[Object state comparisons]

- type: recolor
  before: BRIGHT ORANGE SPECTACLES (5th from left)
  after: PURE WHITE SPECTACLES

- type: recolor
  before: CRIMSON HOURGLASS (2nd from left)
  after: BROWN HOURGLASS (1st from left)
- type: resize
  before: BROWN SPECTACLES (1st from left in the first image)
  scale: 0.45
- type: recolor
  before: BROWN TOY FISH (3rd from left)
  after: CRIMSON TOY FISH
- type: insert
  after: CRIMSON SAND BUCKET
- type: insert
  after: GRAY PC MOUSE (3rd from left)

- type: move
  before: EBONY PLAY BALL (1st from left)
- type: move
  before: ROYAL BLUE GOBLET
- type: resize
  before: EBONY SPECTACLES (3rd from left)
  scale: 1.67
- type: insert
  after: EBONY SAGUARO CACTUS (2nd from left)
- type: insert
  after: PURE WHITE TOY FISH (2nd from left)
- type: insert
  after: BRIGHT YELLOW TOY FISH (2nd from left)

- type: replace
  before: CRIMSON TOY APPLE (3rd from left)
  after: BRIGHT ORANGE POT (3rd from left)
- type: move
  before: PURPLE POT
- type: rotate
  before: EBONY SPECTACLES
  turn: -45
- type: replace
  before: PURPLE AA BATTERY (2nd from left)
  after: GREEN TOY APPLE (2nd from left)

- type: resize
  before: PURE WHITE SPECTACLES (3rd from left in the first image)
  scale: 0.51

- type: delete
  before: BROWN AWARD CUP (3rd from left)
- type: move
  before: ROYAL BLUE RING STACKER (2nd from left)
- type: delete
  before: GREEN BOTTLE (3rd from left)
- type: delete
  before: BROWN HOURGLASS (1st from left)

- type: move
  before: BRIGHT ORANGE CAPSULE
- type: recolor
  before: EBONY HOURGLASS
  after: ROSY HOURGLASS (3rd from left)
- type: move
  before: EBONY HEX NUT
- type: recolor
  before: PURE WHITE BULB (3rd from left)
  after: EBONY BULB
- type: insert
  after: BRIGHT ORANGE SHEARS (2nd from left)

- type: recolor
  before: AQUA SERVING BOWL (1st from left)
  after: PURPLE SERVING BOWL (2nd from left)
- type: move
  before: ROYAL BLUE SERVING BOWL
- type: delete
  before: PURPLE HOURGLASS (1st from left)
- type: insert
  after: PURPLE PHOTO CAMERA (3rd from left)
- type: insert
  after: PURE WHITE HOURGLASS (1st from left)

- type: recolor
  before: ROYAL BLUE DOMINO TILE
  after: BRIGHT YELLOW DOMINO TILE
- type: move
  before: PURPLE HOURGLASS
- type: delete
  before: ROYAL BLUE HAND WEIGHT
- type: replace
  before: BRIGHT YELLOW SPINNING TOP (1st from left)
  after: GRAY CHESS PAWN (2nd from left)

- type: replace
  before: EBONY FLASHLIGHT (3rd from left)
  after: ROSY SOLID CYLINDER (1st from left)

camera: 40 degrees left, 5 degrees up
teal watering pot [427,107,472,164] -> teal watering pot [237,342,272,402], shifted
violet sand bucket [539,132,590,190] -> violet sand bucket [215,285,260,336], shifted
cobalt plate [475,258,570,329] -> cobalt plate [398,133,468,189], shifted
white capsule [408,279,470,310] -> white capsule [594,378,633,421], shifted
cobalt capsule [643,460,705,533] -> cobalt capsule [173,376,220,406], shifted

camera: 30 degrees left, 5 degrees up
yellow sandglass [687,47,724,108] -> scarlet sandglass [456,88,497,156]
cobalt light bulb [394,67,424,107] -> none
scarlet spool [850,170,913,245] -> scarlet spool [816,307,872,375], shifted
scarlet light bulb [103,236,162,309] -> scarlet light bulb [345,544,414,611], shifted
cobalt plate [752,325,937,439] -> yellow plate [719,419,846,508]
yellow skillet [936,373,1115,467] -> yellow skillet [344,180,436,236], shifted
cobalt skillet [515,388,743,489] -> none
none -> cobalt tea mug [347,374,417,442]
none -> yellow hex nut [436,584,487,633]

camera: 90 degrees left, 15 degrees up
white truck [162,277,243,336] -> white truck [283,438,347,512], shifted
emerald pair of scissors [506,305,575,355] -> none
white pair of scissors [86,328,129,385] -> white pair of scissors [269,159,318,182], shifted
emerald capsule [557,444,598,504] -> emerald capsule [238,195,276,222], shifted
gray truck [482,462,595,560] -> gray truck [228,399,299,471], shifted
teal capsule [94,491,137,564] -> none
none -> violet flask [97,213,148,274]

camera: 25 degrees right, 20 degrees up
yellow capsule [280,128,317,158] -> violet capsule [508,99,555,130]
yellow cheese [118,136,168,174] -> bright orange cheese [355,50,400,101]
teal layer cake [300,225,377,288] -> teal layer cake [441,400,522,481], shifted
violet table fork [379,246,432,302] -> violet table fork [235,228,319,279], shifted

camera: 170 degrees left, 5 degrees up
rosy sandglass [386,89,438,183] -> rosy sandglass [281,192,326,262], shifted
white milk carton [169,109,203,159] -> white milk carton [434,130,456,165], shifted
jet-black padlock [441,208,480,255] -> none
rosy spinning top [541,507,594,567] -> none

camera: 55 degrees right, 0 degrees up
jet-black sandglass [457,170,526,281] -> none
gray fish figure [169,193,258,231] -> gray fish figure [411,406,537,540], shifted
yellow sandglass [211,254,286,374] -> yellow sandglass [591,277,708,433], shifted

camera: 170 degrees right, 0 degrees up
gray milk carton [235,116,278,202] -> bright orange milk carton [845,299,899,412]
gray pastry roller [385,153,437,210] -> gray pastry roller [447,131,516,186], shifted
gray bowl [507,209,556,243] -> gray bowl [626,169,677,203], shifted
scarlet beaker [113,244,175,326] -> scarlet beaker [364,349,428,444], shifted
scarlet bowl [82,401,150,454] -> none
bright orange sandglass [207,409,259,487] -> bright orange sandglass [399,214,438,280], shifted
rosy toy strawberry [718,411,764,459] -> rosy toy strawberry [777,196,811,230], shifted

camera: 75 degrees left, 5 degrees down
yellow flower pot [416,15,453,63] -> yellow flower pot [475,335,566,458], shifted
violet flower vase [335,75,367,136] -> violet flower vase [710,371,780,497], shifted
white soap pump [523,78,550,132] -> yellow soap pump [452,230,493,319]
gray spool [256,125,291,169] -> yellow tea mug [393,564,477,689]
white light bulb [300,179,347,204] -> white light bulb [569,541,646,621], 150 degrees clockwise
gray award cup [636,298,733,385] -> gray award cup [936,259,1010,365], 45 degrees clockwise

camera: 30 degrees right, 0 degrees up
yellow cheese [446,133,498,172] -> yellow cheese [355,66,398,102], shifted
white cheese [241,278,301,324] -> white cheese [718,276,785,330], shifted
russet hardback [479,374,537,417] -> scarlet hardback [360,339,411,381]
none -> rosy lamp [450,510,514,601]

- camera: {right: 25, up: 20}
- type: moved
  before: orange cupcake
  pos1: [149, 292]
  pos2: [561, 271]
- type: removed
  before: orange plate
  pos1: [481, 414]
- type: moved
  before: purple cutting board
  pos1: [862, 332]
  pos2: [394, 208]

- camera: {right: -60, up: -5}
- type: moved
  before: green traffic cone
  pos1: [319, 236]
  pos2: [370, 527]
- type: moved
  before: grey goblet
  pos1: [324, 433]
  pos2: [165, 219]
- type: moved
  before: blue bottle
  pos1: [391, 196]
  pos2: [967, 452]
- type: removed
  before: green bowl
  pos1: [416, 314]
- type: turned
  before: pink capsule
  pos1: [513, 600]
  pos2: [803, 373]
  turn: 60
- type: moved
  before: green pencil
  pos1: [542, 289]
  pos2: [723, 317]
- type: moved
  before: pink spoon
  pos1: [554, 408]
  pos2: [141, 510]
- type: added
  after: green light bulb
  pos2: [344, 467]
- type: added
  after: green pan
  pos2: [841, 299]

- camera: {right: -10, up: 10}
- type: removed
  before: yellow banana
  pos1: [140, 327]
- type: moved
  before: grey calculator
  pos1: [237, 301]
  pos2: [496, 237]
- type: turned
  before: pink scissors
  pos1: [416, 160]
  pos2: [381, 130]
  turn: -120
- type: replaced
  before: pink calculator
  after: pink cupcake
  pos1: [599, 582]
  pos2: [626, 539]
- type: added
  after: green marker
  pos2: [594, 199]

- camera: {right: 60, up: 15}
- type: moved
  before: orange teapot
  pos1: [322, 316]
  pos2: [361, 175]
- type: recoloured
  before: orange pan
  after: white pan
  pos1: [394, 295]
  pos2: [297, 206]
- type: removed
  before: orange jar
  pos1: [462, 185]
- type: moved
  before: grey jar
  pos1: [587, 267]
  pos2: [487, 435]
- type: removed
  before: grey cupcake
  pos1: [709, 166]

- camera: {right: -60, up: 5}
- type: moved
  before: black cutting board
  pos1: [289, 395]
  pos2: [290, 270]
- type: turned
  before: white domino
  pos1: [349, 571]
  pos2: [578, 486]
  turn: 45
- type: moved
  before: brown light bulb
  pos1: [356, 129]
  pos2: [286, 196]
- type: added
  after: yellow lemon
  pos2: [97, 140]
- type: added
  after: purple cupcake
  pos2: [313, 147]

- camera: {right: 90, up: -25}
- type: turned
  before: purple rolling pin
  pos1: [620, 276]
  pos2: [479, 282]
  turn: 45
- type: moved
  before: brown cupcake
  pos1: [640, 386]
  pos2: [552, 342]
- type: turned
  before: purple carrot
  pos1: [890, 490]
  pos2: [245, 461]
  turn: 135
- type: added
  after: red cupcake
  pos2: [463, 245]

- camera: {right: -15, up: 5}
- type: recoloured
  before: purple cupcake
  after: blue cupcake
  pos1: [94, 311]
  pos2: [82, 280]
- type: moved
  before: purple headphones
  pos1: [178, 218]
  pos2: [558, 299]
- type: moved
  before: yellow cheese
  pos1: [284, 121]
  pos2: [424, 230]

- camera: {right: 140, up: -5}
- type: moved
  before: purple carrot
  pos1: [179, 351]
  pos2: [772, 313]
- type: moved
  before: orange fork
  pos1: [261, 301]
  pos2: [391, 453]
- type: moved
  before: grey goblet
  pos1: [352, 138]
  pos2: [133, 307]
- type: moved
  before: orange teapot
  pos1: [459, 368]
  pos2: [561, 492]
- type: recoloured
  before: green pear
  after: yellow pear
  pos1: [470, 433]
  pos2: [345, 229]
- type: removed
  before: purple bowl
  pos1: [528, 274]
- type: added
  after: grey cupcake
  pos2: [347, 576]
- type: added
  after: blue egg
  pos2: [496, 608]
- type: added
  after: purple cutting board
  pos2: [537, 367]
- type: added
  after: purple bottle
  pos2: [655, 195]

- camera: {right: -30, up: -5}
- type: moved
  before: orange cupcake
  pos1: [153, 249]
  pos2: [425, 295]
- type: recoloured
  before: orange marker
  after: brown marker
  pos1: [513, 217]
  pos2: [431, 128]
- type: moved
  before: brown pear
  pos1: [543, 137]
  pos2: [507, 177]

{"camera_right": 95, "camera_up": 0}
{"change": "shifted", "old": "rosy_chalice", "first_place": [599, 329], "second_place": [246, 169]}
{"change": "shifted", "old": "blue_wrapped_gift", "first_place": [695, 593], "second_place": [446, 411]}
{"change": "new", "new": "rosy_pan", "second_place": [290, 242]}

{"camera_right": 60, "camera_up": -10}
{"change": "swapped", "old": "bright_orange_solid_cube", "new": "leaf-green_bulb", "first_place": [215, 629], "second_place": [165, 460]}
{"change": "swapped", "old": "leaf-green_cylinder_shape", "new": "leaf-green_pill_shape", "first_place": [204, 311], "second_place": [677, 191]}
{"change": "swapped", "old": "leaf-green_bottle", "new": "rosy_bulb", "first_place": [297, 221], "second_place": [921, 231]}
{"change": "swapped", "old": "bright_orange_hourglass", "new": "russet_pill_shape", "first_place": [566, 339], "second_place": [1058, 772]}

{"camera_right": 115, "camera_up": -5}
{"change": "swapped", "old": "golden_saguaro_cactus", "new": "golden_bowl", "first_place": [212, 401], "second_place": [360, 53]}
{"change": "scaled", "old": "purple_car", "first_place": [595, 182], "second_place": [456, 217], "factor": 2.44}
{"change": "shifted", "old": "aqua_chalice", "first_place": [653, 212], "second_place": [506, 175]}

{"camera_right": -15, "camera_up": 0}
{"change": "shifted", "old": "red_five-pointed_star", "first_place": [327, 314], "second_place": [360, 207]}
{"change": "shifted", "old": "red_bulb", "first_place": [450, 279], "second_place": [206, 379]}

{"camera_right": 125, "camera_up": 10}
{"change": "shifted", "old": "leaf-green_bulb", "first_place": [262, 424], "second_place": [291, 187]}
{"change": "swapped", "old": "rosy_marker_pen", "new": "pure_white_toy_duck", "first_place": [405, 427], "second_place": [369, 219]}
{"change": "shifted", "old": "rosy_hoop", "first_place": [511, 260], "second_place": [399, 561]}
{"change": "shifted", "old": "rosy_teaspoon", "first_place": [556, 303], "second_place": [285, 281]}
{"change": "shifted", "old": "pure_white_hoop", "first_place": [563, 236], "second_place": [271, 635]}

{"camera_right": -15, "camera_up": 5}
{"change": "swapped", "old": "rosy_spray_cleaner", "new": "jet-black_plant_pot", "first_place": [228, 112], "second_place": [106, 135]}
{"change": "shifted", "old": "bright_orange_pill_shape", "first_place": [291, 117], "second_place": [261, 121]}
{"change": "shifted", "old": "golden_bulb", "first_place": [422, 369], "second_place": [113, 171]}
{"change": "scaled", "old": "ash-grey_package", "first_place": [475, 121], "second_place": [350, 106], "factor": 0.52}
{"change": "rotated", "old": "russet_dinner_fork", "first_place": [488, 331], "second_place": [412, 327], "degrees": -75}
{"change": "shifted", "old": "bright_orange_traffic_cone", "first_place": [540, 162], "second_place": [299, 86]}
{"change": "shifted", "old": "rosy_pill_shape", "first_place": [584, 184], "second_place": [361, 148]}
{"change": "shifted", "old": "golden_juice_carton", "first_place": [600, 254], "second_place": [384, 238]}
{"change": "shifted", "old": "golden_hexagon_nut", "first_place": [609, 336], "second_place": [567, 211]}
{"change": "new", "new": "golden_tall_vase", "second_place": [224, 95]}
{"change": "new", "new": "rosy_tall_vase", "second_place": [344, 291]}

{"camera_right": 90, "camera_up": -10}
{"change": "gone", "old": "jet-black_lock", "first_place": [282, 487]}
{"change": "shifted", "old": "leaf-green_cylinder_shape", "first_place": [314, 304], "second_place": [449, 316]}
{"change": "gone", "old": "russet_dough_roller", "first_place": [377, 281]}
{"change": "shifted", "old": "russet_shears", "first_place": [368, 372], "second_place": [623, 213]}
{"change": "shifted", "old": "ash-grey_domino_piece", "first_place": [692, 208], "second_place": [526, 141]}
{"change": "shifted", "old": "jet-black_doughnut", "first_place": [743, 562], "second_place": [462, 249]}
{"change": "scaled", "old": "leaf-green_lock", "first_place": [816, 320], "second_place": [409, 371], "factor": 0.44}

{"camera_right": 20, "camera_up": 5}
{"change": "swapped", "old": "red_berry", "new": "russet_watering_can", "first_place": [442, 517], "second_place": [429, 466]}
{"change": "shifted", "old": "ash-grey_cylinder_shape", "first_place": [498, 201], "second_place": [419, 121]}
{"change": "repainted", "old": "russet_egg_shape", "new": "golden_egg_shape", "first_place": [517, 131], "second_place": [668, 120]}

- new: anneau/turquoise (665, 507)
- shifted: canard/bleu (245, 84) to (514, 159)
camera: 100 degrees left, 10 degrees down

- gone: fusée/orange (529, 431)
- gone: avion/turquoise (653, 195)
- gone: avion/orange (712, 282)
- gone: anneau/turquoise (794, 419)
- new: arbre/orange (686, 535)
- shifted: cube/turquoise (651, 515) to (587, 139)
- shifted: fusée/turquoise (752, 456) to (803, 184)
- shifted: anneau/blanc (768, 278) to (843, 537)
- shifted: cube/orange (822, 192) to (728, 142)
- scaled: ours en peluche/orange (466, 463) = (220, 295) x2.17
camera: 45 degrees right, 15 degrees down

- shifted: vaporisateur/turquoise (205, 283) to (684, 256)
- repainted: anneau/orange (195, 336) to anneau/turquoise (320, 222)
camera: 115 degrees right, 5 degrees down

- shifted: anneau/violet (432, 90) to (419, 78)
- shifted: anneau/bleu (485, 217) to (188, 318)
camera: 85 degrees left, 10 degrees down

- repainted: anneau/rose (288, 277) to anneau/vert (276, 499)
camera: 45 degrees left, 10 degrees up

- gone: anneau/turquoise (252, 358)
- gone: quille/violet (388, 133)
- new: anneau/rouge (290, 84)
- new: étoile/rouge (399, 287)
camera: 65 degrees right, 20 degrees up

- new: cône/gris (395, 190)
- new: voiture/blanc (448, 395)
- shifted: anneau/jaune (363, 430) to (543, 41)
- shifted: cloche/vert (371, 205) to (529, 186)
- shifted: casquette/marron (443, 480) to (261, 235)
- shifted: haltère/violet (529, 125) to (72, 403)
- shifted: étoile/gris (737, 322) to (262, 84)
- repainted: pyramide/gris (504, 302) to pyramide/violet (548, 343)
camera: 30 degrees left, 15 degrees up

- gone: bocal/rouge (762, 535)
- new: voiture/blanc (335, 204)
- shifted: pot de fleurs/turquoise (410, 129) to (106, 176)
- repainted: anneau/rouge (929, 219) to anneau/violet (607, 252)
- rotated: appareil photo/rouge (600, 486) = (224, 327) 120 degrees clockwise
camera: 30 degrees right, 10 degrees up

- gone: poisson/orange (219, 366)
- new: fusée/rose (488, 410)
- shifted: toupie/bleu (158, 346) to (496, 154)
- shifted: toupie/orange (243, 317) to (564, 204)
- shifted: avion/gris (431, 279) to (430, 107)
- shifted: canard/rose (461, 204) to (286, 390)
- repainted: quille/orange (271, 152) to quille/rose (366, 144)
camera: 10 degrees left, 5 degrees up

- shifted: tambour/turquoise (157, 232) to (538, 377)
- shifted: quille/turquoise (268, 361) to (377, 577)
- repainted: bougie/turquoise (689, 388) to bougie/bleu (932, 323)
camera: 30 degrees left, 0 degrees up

Required action -> Only the lines from the one containing "- shifted: casquette/marron" through the end of the entries above should be written out, exactly and in full.

Your solution ->
- shifted: casquette/marron (443, 480) to (261, 235)
- shifted: haltère/violet (529, 125) to (72, 403)
- shifted: étoile/gris (737, 322) to (262, 84)
- repainted: pyramide/gris (504, 302) to pyramide/violet (548, 343)
camera: 30 degrees left, 15 degrees up

- gone: bocal/rouge (762, 535)
- new: voiture/blanc (335, 204)
- shifted: pot de fleurs/turquoise (410, 129) to (106, 176)
- repainted: anneau/rouge (929, 219) to anneau/violet (607, 252)
- rotated: appareil photo/rouge (600, 486) = (224, 327) 120 degrees clockwise
camera: 30 degrees right, 10 degrees up

- gone: poisson/orange (219, 366)
- new: fusée/rose (488, 410)
- shifted: toupie/bleu (158, 346) to (496, 154)
- shifted: toupie/orange (243, 317) to (564, 204)
- shifted: avion/gris (431, 279) to (430, 107)
- shifted: canard/rose (461, 204) to (286, 390)
- repainted: quille/orange (271, 152) to quille/rose (366, 144)
camera: 10 degrees left, 5 degrees up

- shifted: tambour/turquoise (157, 232) to (538, 377)
- shifted: quille/turquoise (268, 361) to (377, 577)
- repainted: bougie/turquoise (689, 388) to bougie/bleu (932, 323)
camera: 30 degrees left, 0 degrees up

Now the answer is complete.